Stored items from a collection
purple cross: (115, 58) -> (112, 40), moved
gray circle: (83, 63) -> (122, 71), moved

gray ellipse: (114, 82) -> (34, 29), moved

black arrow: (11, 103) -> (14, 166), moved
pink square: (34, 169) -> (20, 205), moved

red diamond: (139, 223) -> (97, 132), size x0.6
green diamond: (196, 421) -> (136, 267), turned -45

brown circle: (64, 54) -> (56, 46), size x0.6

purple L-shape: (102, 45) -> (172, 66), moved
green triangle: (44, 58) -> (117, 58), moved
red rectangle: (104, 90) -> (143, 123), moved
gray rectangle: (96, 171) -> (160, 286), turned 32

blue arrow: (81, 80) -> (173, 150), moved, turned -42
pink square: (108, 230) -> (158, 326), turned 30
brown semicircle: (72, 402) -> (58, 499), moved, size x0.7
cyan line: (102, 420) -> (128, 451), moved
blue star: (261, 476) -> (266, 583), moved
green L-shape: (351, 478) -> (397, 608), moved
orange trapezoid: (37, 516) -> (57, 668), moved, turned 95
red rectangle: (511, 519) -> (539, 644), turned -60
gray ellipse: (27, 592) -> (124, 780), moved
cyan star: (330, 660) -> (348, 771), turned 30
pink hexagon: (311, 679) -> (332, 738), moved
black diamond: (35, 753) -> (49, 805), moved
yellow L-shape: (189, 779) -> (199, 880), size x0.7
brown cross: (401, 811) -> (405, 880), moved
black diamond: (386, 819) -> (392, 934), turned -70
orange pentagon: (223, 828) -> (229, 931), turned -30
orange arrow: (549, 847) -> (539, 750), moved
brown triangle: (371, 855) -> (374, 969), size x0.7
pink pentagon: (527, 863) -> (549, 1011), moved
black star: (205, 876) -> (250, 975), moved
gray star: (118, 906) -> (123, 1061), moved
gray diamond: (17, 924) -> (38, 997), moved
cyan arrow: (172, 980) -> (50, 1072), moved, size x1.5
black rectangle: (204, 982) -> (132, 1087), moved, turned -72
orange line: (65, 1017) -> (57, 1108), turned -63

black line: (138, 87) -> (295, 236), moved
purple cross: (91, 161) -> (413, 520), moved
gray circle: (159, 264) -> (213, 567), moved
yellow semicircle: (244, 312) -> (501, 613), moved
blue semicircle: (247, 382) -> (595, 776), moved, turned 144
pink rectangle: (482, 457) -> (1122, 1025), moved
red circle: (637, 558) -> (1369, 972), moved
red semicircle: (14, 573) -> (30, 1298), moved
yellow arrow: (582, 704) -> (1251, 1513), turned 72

▸ **EXERCISE**
Retype the records in full, keeping every word as it is.

▸ **EXERCISE RESPONSE**
purple cross: (115, 58) -> (112, 40), moved
gray circle: (83, 63) -> (122, 71), moved

gray ellipse: (114, 82) -> (34, 29), moved

black arrow: (11, 103) -> (14, 166), moved
pink square: (34, 169) -> (20, 205), moved

red diamond: (139, 223) -> (97, 132), size x0.6
green diamond: (196, 421) -> (136, 267), turned -45

brown circle: (64, 54) -> (56, 46), size x0.6

purple L-shape: (102, 45) -> (172, 66), moved
green triangle: (44, 58) -> (117, 58), moved
red rectangle: (104, 90) -> (143, 123), moved
gray rectangle: (96, 171) -> (160, 286), turned 32

blue arrow: (81, 80) -> (173, 150), moved, turned -42
pink square: (108, 230) -> (158, 326), turned 30
brown semicircle: (72, 402) -> (58, 499), moved, size x0.7
cyan line: (102, 420) -> (128, 451), moved
blue star: (261, 476) -> (266, 583), moved
green L-shape: (351, 478) -> (397, 608), moved
orange trapezoid: (37, 516) -> (57, 668), moved, turned 95
red rectangle: (511, 519) -> (539, 644), turned -60
gray ellipse: (27, 592) -> (124, 780), moved
cyan star: (330, 660) -> (348, 771), turned 30
pink hexagon: (311, 679) -> (332, 738), moved
black diamond: (35, 753) -> (49, 805), moved
yellow L-shape: (189, 779) -> (199, 880), size x0.7
brown cross: (401, 811) -> (405, 880), moved
black diamond: (386, 819) -> (392, 934), turned -70
orange pentagon: (223, 828) -> (229, 931), turned -30
orange arrow: (549, 847) -> (539, 750), moved
brown triangle: (371, 855) -> (374, 969), size x0.7
pink pentagon: (527, 863) -> (549, 1011), moved
black star: (205, 876) -> (250, 975), moved
gray star: (118, 906) -> (123, 1061), moved
gray diamond: (17, 924) -> (38, 997), moved
cyan arrow: (172, 980) -> (50, 1072), moved, size x1.5
black rectangle: (204, 982) -> (132, 1087), moved, turned -72
orange line: (65, 1017) -> (57, 1108), turned -63

black line: (138, 87) -> (295, 236), moved
purple cross: (91, 161) -> (413, 520), moved
gray circle: (159, 264) -> (213, 567), moved
yellow semicircle: (244, 312) -> (501, 613), moved
blue semicircle: (247, 382) -> (595, 776), moved, turned 144
pink rectangle: (482, 457) -> (1122, 1025), moved
red circle: (637, 558) -> (1369, 972), moved
red semicircle: (14, 573) -> (30, 1298), moved
yellow arrow: (582, 704) -> (1251, 1513), turned 72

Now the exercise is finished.